═════ Source data

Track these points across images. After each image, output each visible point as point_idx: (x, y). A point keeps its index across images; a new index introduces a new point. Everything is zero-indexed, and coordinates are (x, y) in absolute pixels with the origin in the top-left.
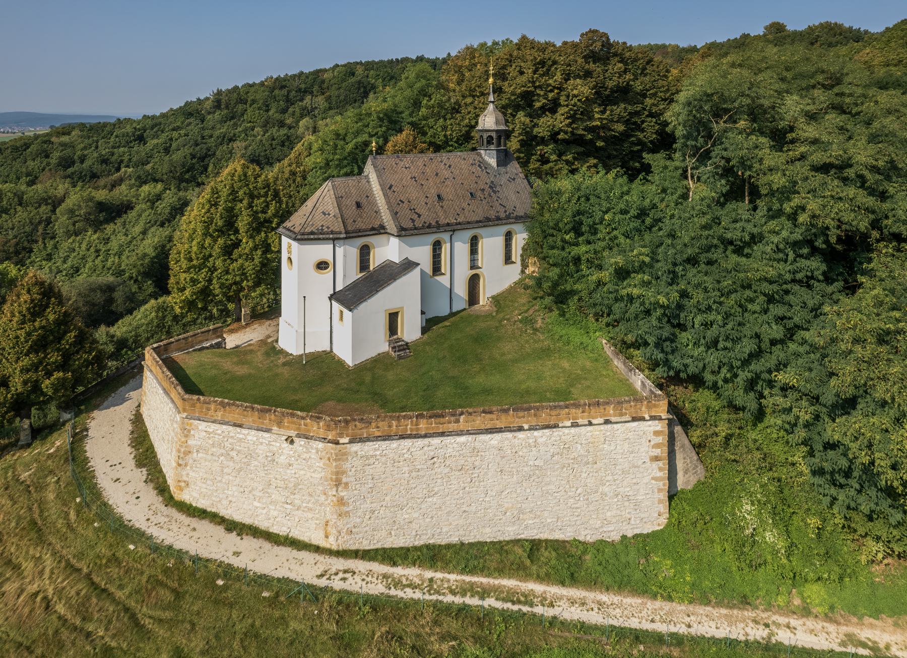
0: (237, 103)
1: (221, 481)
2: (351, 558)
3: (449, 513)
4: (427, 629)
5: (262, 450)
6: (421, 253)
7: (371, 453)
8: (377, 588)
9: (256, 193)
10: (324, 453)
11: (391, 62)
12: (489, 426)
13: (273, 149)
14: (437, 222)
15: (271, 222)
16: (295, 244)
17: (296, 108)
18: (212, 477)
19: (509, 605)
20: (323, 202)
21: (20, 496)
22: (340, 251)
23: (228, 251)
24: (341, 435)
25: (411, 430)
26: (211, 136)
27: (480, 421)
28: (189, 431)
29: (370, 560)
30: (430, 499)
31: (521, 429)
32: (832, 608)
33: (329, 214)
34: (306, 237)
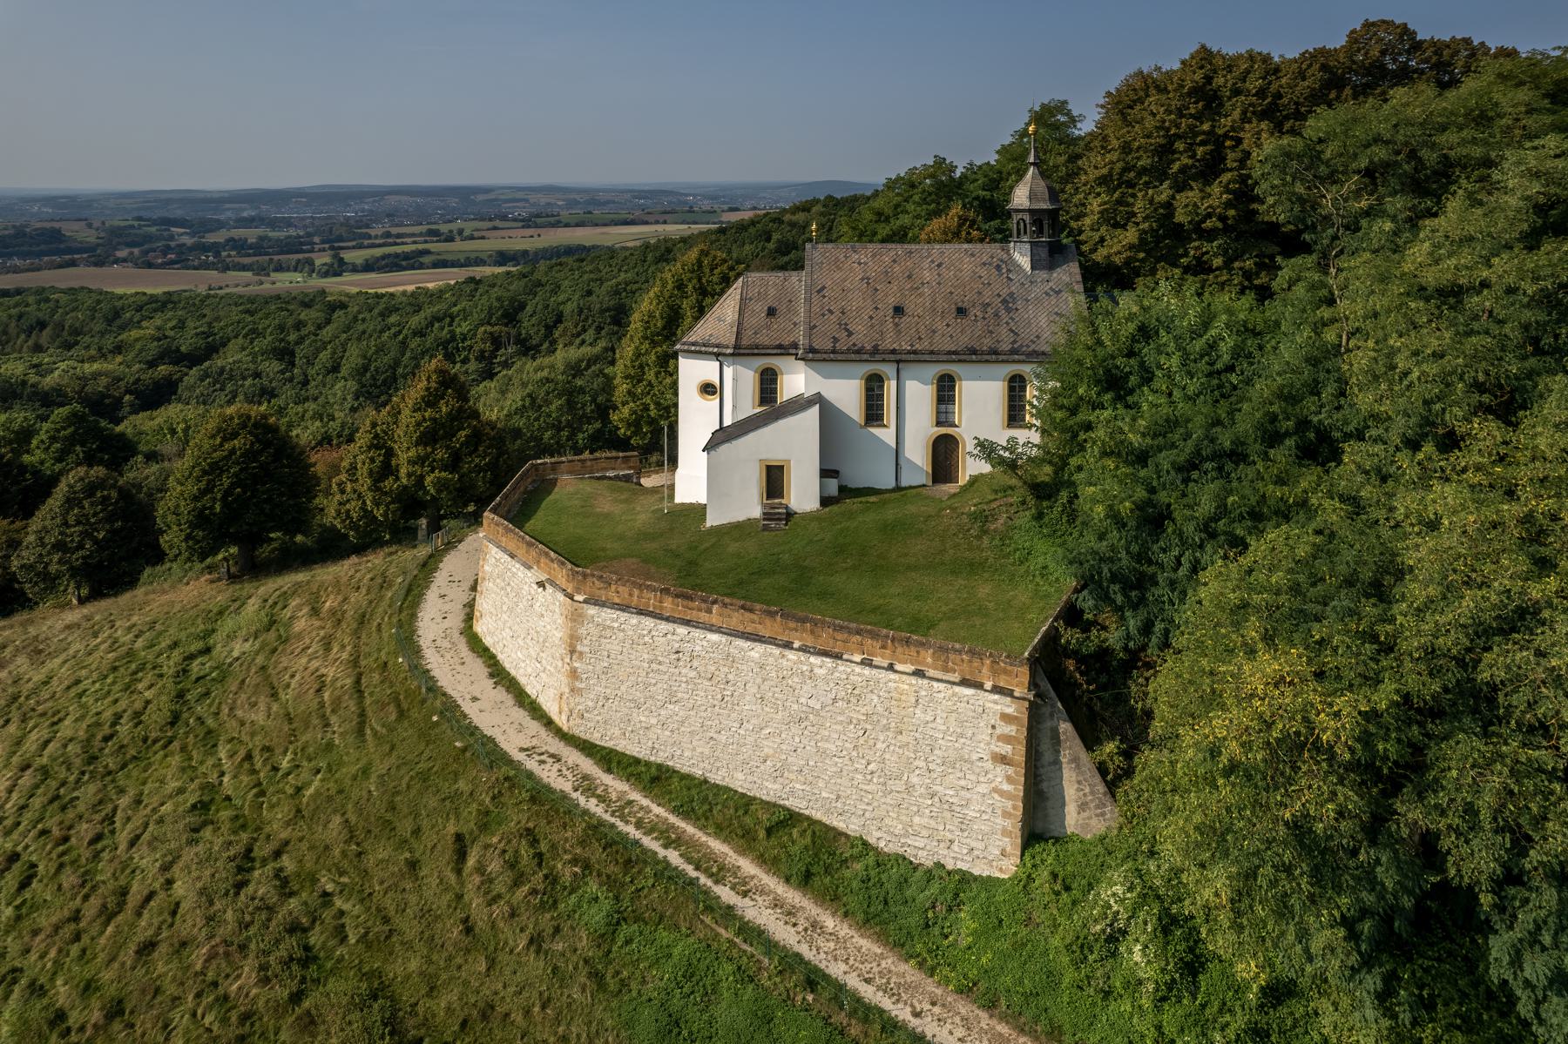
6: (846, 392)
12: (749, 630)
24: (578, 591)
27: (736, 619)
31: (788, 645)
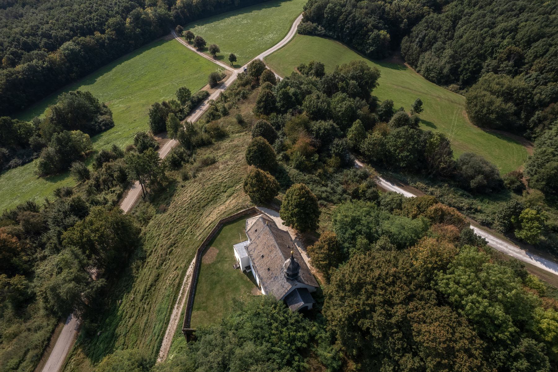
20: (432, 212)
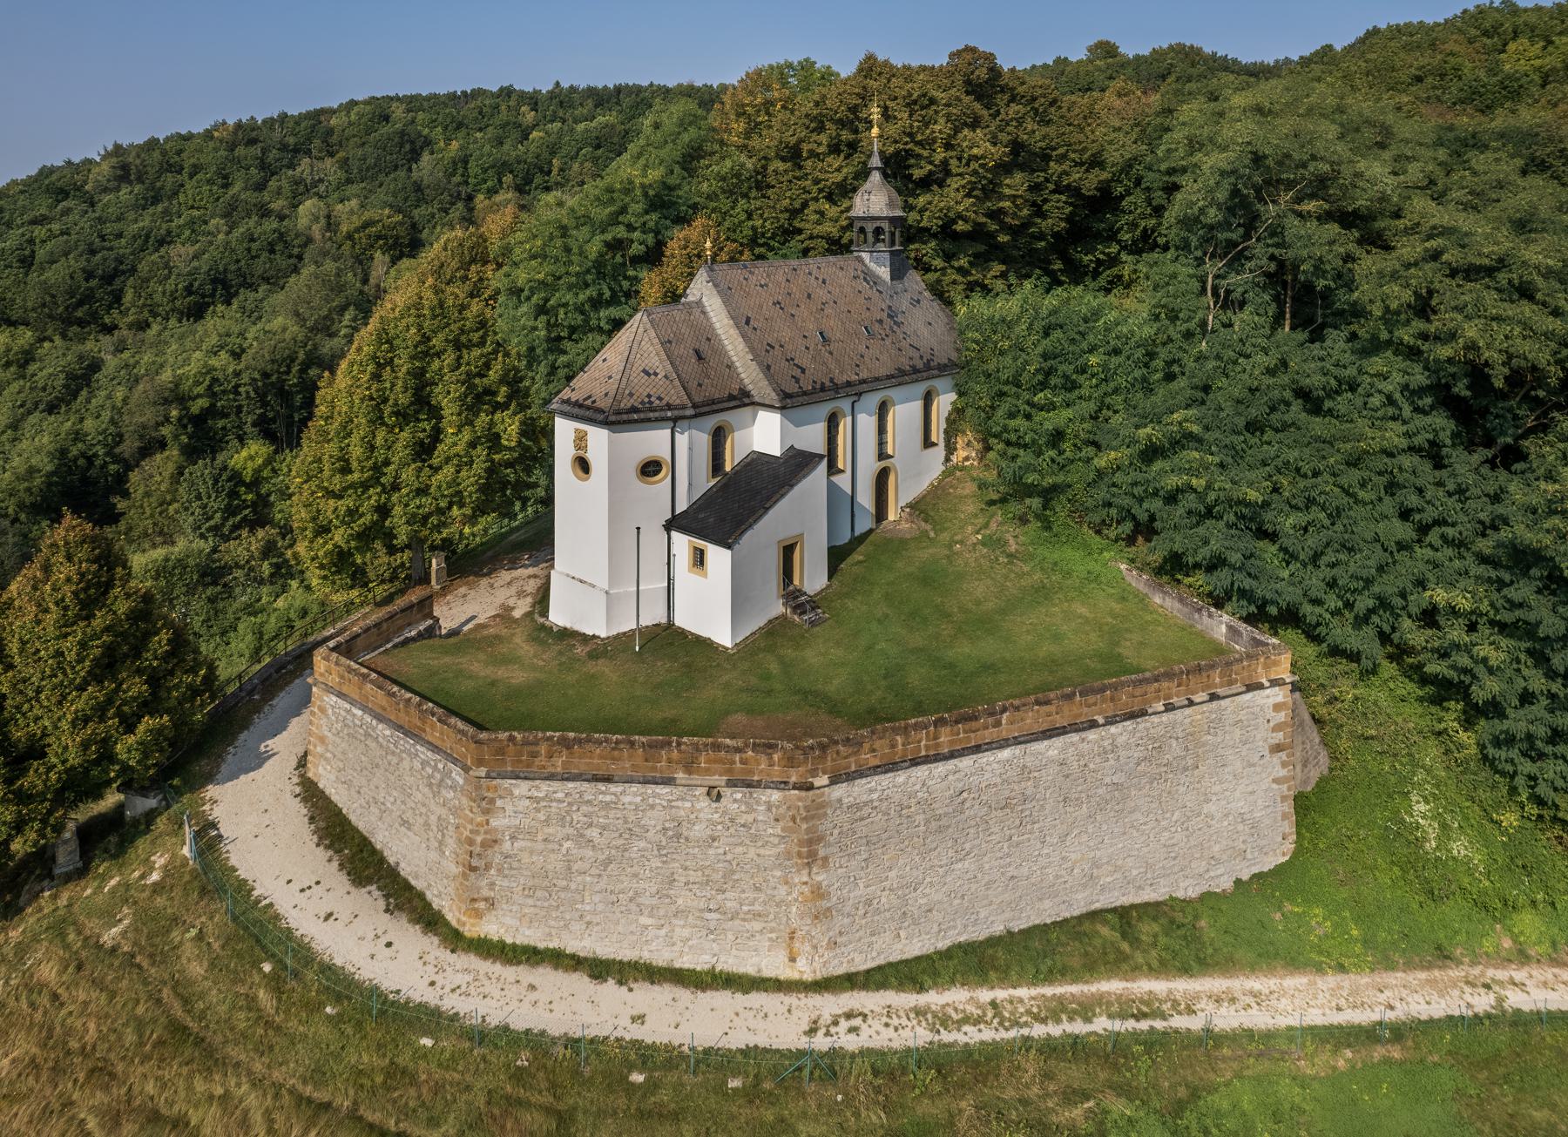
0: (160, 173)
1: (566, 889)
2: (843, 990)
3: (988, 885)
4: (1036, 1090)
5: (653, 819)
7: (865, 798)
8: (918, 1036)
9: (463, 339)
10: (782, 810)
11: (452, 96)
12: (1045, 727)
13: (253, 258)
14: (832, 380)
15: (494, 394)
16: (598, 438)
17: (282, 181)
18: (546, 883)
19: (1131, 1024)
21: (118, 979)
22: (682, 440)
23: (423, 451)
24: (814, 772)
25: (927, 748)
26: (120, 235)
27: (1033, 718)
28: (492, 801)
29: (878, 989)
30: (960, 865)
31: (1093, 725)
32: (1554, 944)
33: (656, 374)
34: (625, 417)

══════════

Render every line of the items above as a Markdown table with two columns, Row and Line, numbering each row and skipping blank lines. Leave the pictures out of the table.

| Row | Line |
|---|---|
| 1 | Track these points across images. After each image, output each visible point as point_idx: (x, y). A point keeps its index across images; a new index introduces a new point. Everything is zero-indexed, and coordinates are (x, y) in absolute pixels with the origin in the top-left. |
| 2 | 0: (237, 103) |
| 3 | 1: (221, 481) |
| 4 | 2: (351, 558) |
| 5 | 3: (449, 513) |
| 6 | 4: (427, 629) |
| 7 | 5: (262, 450) |
| 8 | 6: (421, 253) |
| 9 | 7: (371, 453) |
| 10 | 8: (377, 588) |
| 11 | 9: (256, 193) |
| 12 | 10: (324, 453) |
| 13 | 11: (391, 62) |
| 14 | 12: (489, 426) |
| 15 | 13: (273, 149) |
| 16 | 14: (437, 222) |
| 17 | 15: (271, 222) |
| 18 | 16: (295, 244) |
| 19 | 17: (296, 108) |
| 20 | 18: (212, 477) |
| 21 | 19: (509, 605) |
| 22 | 20: (323, 202) |
| 23 | 21: (20, 496) |
| 24 | 22: (340, 251) |
| 25 | 23: (228, 251) |
| 26 | 24: (341, 435) |
| 27 | 25: (411, 430) |
| 28 | 26: (211, 136) |
| 29 | 27: (480, 421) |
| 30 | 28: (189, 431) |
| 31 | 29: (370, 560) |
| 32 | 30: (430, 499) |
| 33 | 31: (521, 429) |
| 34 | 32: (832, 608) |
| 35 | 33: (329, 214) |
| 36 | 34: (306, 237) |
| 37 | 6: (846, 392) |
| 38 | 12: (749, 630) |
| 39 | 24: (578, 591) |
| 40 | 27: (736, 619) |
| 41 | 31: (788, 645) |
| 42 | 20: (432, 212) |
| 43 | 0: (160, 173) |
| 44 | 1: (566, 889) |
| 45 | 2: (843, 990) |
| 46 | 3: (988, 885) |
| 47 | 4: (1036, 1090) |
| 48 | 5: (653, 819) |
| 49 | 7: (865, 798) |
| 50 | 8: (918, 1036) |
| 51 | 9: (463, 339) |
| 52 | 10: (782, 810) |
| 53 | 11: (452, 96) |
| 54 | 12: (1045, 727) |
| 55 | 13: (253, 258) |
| 56 | 14: (832, 380) |
| 57 | 15: (494, 394) |
| 58 | 16: (598, 438) |
| 59 | 17: (282, 181) |
| 60 | 18: (546, 883) |
| 61 | 19: (1131, 1024) |
| 62 | 21: (118, 979) |
| 63 | 22: (682, 440) |
| 64 | 23: (423, 451) |
| 65 | 24: (814, 772) |
| 66 | 25: (927, 748) |
| 67 | 26: (120, 235) |
| 68 | 27: (1033, 718) |
| 69 | 28: (492, 801) |
| 70 | 29: (878, 989) |
| 71 | 30: (960, 865) |
| 72 | 31: (1093, 725) |
| 73 | 32: (1554, 944) |
| 74 | 33: (656, 374) |
| 75 | 34: (625, 417) |